§ DATASET CONTENT:
____________________
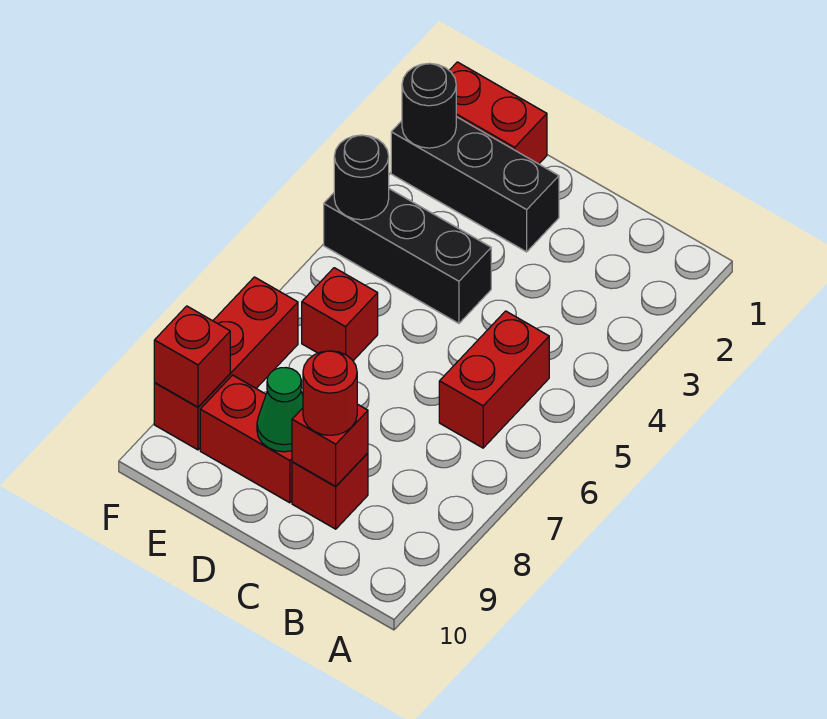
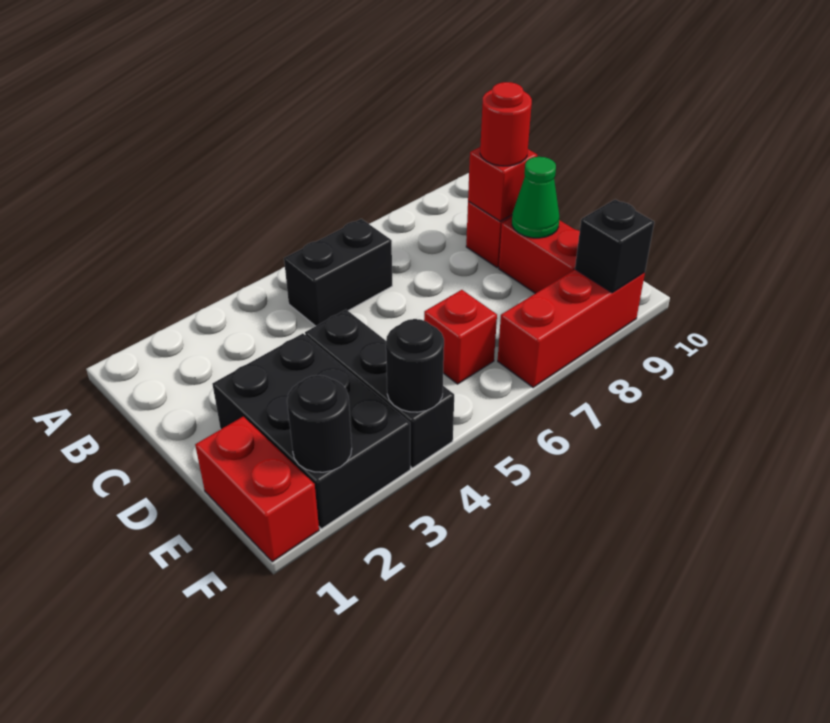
red brick B5:B6 level 1 -> black brick B5:B6 level 1
black brick D2:F2 level 1 -> black brick D2:F3 level 1
red brick F9 level 2 -> black brick F9 level 2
____________________
§ WORK REQUIRED: An exact, image-free transcript of the material is required.

§ TASK RESPONSE:
red brick B5:B6 level 1 -> black brick B5:B6 level 1
black brick D2:F2 level 1 -> black brick D2:F3 level 1
red brick F9 level 2 -> black brick F9 level 2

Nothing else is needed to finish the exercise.